(Try it) The entries below hold a line with "purple tile A2:A4" and a line with "pink cone G3 level 1 -> pink cone D4 level 1". Return those lines and all that lie between them, exactly and only.

(Supplied records)

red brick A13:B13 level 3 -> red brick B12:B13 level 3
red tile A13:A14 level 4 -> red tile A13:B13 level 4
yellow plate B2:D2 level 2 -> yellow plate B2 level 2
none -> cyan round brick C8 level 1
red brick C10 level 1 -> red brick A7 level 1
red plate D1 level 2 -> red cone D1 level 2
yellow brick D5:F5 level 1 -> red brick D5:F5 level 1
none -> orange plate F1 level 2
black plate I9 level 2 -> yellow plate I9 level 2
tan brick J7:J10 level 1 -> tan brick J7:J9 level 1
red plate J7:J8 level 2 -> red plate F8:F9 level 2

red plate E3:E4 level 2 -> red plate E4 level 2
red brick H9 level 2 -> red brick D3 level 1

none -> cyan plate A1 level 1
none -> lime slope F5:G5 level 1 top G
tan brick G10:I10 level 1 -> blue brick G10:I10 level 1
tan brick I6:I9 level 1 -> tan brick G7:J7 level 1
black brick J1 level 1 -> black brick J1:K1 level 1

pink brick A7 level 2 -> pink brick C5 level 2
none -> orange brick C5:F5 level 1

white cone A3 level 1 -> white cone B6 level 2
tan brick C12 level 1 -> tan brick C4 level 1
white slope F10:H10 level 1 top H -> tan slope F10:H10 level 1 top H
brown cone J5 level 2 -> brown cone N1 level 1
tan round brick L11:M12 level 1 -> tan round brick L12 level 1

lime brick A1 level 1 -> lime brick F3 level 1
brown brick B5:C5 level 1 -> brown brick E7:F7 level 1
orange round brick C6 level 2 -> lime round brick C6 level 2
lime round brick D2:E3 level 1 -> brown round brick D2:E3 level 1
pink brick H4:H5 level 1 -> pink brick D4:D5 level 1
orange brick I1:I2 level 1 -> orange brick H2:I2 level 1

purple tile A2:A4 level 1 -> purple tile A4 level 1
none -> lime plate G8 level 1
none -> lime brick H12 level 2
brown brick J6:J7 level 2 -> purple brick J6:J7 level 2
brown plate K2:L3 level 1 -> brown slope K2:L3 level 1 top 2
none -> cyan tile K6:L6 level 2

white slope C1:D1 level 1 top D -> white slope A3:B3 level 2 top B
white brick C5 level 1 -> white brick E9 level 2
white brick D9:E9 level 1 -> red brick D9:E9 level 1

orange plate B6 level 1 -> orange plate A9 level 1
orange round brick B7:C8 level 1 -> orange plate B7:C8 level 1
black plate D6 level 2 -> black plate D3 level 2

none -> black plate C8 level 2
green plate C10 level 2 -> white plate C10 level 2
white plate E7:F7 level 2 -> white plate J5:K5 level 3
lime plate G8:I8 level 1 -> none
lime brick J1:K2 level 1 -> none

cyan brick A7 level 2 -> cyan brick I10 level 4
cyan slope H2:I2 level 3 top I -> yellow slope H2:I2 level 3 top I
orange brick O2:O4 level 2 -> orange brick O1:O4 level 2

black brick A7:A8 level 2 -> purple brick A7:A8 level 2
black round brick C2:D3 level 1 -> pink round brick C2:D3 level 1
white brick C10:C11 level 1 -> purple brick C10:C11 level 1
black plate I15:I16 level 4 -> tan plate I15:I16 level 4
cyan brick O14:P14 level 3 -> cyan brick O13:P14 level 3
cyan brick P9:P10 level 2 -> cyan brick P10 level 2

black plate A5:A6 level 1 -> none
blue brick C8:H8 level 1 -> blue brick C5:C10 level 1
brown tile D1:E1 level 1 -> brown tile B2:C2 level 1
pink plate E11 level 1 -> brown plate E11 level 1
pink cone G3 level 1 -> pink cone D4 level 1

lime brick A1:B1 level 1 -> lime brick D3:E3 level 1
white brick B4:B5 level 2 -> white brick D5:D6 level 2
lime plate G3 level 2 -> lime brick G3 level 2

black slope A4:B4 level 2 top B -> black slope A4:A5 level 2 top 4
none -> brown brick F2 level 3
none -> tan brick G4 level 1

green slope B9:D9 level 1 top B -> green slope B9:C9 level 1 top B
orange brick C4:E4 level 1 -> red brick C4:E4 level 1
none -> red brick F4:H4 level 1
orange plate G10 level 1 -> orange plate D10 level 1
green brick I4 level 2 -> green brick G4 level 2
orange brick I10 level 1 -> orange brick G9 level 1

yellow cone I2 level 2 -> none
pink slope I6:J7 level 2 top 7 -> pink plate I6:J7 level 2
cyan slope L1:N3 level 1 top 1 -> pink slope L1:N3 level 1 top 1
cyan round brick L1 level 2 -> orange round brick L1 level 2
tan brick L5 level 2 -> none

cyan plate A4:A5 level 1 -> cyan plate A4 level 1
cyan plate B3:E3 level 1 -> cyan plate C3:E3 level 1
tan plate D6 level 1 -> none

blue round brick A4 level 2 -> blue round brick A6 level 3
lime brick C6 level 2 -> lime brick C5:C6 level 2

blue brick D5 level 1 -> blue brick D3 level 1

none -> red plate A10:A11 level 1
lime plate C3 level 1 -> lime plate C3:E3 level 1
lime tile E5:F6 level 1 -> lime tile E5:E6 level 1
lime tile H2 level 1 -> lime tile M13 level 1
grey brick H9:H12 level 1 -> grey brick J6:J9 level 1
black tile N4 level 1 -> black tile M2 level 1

(Task solution)
purple tile A2:A4 level 1 -> purple tile A4 level 1
none -> lime plate G8 level 1
none -> lime brick H12 level 2
brown brick J6:J7 level 2 -> purple brick J6:J7 level 2
brown plate K2:L3 level 1 -> brown slope K2:L3 level 1 top 2
none -> cyan tile K6:L6 level 2

white slope C1:D1 level 1 top D -> white slope A3:B3 level 2 top B
white brick C5 level 1 -> white brick E9 level 2
white brick D9:E9 level 1 -> red brick D9:E9 level 1

orange plate B6 level 1 -> orange plate A9 level 1
orange round brick B7:C8 level 1 -> orange plate B7:C8 level 1
black plate D6 level 2 -> black plate D3 level 2

none -> black plate C8 level 2
green plate C10 level 2 -> white plate C10 level 2
white plate E7:F7 level 2 -> white plate J5:K5 level 3
lime plate G8:I8 level 1 -> none
lime brick J1:K2 level 1 -> none

cyan brick A7 level 2 -> cyan brick I10 level 4
cyan slope H2:I2 level 3 top I -> yellow slope H2:I2 level 3 top I
orange brick O2:O4 level 2 -> orange brick O1:O4 level 2

black brick A7:A8 level 2 -> purple brick A7:A8 level 2
black round brick C2:D3 level 1 -> pink round brick C2:D3 level 1
white brick C10:C11 level 1 -> purple brick C10:C11 level 1
black plate I15:I16 level 4 -> tan plate I15:I16 level 4
cyan brick O14:P14 level 3 -> cyan brick O13:P14 level 3
cyan brick P9:P10 level 2 -> cyan brick P10 level 2

black plate A5:A6 level 1 -> none
blue brick C8:H8 level 1 -> blue brick C5:C10 level 1
brown tile D1:E1 level 1 -> brown tile B2:C2 level 1
pink plate E11 level 1 -> brown plate E11 level 1
pink cone G3 level 1 -> pink cone D4 level 1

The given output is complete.